WHAT TO PRODUCE: Pull out every line in the records that contains the string "treble".
--- start of SUPPLIED RECORDS ---
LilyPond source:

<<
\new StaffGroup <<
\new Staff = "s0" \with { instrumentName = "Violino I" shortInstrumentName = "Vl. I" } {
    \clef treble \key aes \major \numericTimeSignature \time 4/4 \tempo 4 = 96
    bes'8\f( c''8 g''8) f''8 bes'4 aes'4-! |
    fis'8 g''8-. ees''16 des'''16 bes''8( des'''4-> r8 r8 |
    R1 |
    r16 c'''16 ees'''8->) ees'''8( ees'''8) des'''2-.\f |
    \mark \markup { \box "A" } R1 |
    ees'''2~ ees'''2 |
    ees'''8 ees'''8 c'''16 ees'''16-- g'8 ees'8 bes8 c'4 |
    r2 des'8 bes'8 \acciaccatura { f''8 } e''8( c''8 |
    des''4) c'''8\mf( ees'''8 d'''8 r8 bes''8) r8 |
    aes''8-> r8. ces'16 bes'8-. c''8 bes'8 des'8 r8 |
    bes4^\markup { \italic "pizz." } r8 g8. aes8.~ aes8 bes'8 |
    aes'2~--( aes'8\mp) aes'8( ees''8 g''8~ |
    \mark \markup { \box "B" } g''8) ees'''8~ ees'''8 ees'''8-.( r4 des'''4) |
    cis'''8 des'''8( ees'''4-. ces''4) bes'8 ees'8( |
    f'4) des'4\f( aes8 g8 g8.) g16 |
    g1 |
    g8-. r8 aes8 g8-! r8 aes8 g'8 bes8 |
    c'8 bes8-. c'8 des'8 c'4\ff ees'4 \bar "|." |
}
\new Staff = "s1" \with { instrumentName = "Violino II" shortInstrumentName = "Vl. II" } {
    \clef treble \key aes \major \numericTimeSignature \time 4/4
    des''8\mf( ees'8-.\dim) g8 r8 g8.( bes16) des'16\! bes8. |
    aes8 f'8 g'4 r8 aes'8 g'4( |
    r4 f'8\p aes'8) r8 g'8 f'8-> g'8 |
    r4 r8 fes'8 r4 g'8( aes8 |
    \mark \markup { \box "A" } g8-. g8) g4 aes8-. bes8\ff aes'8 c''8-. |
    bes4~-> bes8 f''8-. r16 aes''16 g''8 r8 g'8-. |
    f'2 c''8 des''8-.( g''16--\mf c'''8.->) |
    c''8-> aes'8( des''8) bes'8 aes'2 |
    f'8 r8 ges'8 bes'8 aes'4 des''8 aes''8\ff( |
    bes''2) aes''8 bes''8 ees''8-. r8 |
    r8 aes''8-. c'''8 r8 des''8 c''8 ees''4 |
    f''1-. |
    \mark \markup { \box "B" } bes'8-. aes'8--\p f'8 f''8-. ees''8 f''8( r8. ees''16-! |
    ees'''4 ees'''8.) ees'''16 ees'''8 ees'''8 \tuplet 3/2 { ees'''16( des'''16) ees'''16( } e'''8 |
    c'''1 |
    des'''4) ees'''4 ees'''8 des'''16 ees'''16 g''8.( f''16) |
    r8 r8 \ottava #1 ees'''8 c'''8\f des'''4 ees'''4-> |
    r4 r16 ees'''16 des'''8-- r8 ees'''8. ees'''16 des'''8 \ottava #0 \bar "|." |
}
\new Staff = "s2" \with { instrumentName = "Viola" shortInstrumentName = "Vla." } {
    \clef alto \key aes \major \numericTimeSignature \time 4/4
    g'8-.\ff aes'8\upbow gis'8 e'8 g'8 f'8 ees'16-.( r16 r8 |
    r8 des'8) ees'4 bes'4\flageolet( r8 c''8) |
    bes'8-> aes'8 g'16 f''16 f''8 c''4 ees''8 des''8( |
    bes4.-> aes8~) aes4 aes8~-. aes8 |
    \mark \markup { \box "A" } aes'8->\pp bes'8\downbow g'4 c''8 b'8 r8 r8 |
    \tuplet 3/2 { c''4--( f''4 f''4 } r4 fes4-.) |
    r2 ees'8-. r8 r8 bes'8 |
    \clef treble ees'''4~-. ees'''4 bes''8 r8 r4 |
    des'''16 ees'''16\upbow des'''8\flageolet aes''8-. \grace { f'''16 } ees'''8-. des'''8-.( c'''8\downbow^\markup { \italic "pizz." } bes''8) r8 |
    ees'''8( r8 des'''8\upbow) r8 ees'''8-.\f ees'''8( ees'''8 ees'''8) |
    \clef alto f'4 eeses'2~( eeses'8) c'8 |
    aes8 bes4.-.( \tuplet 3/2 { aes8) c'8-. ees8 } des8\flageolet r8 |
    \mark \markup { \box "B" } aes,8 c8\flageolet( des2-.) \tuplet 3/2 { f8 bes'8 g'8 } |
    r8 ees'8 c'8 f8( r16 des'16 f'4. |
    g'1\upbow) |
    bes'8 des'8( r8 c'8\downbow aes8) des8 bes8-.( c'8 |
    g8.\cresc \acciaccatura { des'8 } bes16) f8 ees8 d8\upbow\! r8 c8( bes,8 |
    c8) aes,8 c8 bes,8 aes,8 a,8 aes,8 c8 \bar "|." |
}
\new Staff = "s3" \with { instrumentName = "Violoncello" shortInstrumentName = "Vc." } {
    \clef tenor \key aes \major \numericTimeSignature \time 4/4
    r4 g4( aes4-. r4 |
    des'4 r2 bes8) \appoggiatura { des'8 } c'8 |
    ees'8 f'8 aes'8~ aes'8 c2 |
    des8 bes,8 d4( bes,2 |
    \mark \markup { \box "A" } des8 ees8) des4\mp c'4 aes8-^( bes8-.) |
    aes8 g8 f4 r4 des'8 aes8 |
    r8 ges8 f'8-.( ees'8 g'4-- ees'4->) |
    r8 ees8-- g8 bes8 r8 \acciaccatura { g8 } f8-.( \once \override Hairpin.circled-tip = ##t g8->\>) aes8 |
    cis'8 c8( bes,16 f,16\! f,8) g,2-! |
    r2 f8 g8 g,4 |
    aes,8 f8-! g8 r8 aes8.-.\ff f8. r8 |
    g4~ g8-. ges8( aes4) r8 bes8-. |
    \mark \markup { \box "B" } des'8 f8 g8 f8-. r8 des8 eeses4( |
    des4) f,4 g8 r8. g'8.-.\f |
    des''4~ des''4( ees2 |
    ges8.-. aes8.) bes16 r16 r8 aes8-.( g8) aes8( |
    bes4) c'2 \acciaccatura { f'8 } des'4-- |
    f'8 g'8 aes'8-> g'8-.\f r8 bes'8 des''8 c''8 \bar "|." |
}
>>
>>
--- end of SUPPLIED RECORDS ---
RESPONSE TO THIS EXERCISE:
    \clef treble \key aes \major \numericTimeSignature \time 4/4 \tempo 4 = 96
    \clef treble \key aes \major \numericTimeSignature \time 4/4
    \clef treble ees'''4~-. ees'''4 bes''8 r8 r4 |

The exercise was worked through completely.